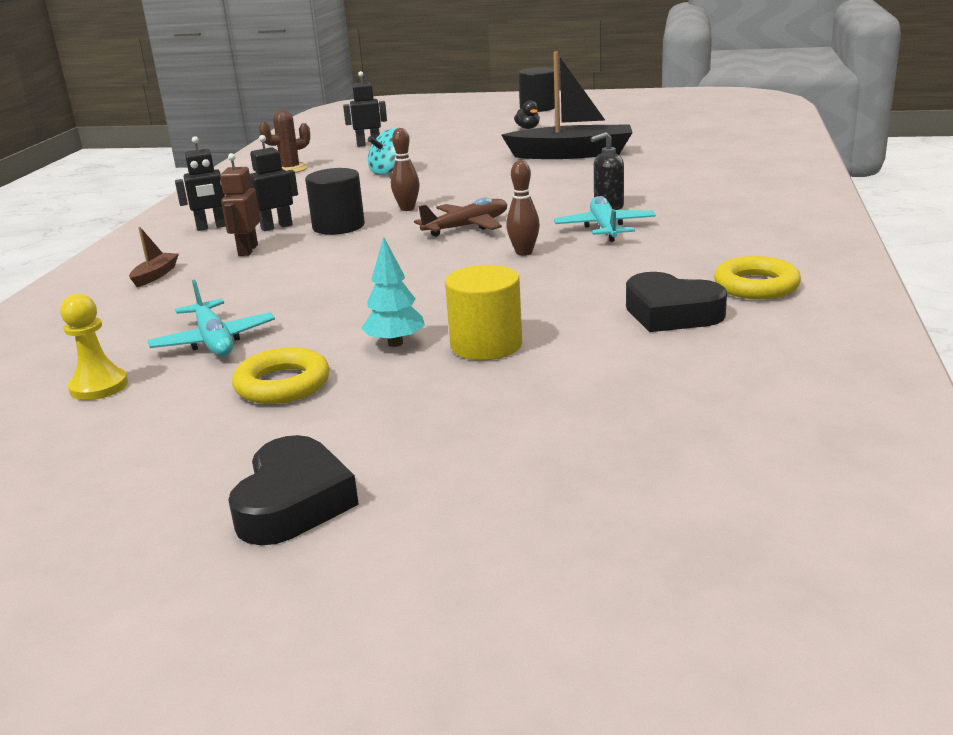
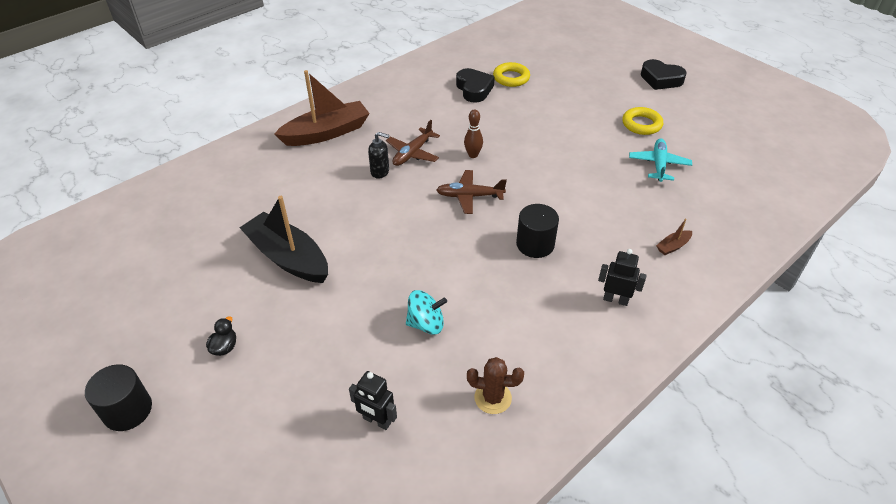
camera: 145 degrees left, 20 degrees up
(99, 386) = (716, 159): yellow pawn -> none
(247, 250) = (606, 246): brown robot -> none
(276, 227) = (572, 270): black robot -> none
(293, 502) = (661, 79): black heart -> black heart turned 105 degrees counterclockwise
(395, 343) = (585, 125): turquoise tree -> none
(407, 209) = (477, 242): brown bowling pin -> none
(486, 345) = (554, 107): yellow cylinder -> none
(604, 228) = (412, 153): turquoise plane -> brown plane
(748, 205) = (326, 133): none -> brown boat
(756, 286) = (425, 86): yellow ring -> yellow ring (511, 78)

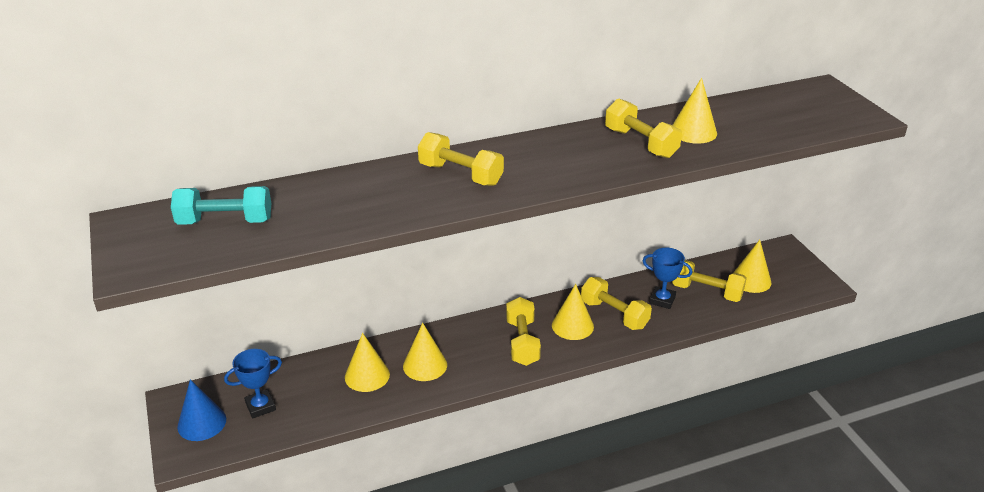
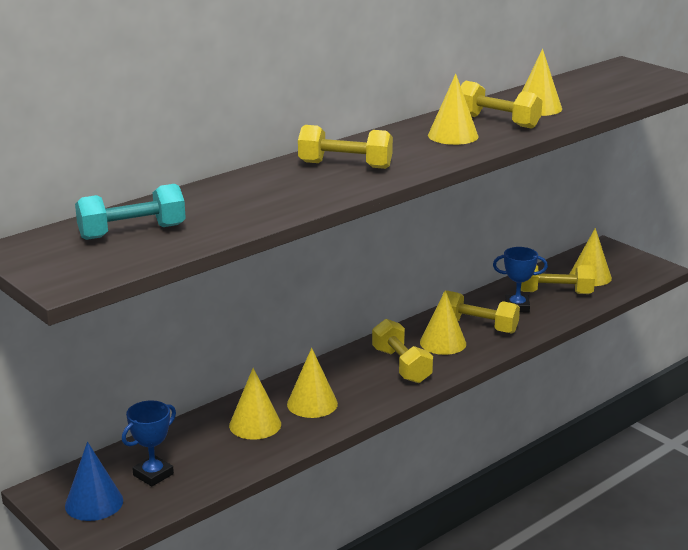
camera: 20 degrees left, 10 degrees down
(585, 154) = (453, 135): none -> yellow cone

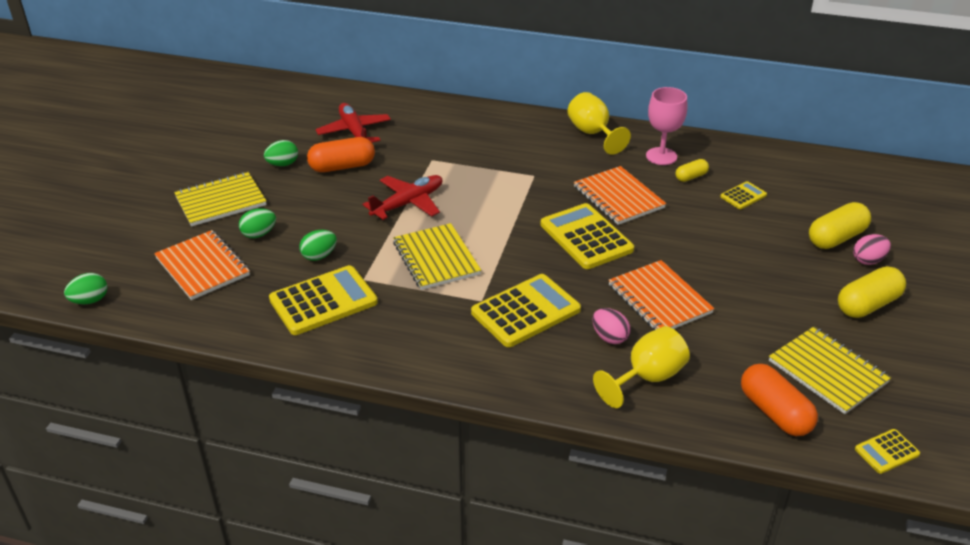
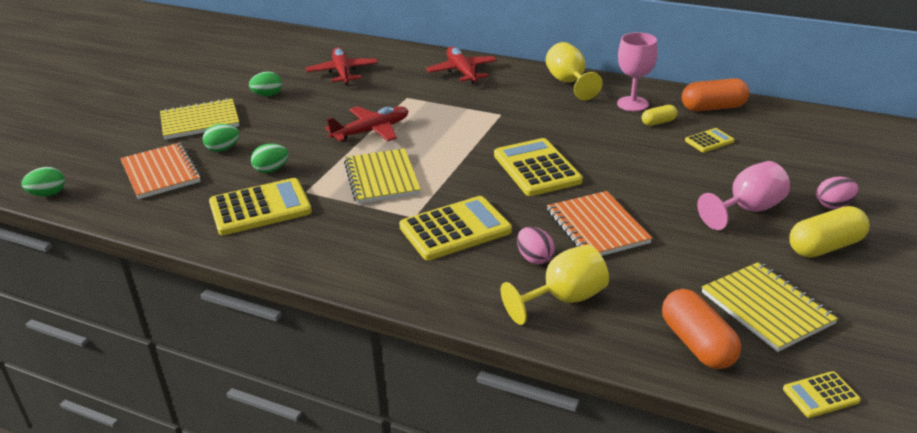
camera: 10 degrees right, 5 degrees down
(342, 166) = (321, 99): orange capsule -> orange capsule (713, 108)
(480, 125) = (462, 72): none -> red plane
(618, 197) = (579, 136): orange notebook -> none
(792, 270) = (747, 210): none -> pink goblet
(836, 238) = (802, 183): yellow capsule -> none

* WORK ITEM
Please go through the listing and return each line that has "turquoise" in it.

* EXPECTED OUTPUT
(395, 343) = (585, 125): turquoise tree -> none
(604, 228) = (412, 153): turquoise plane -> brown plane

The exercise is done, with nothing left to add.